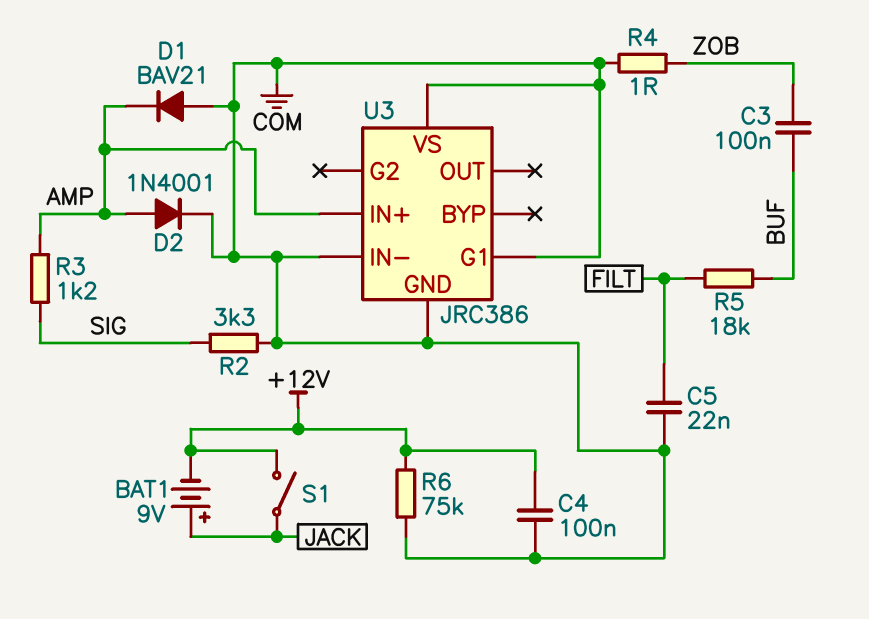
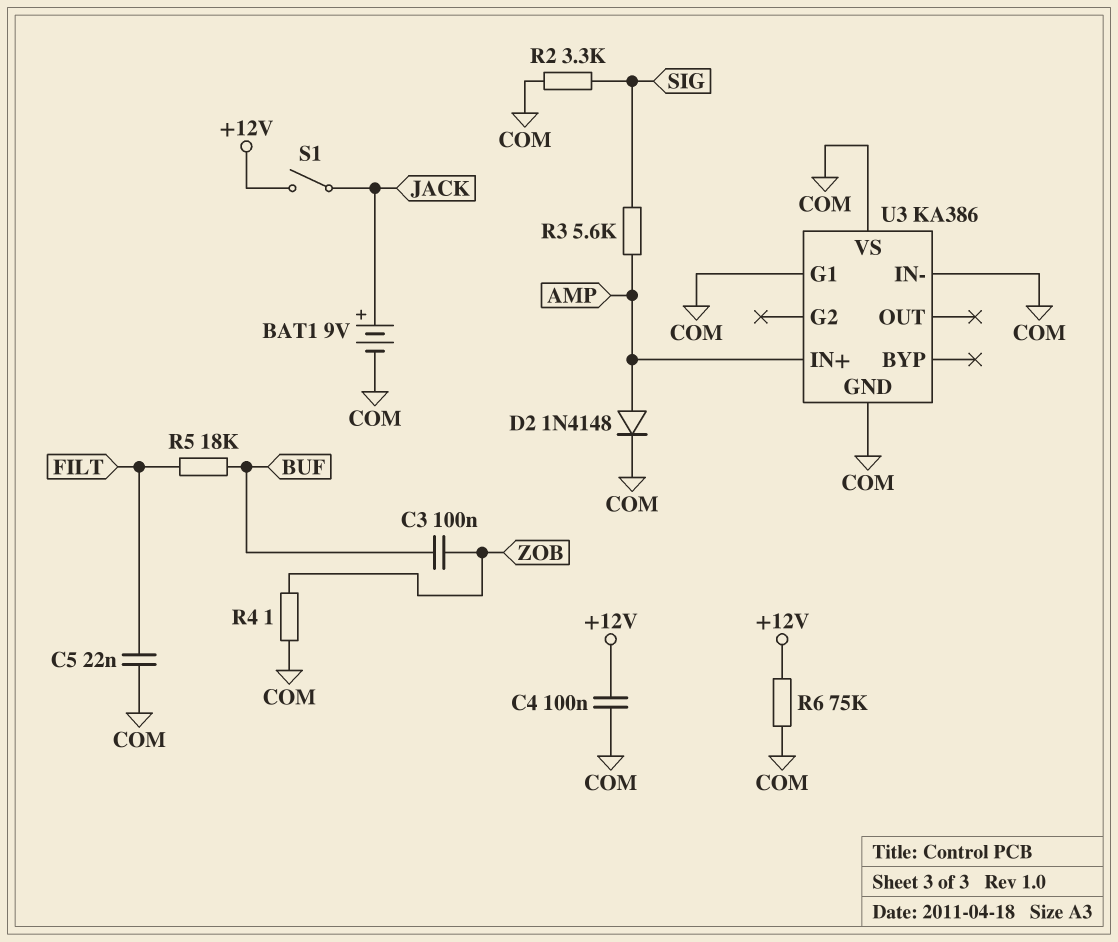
BAT1: 9V (plus JACK, minus +12V) -> 9V (plus JACK, minus COM)
D1: diode BAV21 (A COM, K AMP) -> none
D2: diode 1N4001 (A AMP, K COM) -> diode 1N4148 (A AMP, K COM)
R3: 1.2k (AMP, SIG) -> 5.6k (AMP, SIG)
U3: JRC386 -> KA386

# AIM OF THE EXERCISE:
When a line above includes the word "diode", please list that line.

# ANSWER FOR THIS EXERCISE:
D1: diode BAV21 (A COM, K AMP) -> none
D2: diode 1N4001 (A AMP, K COM) -> diode 1N4148 (A AMP, K COM)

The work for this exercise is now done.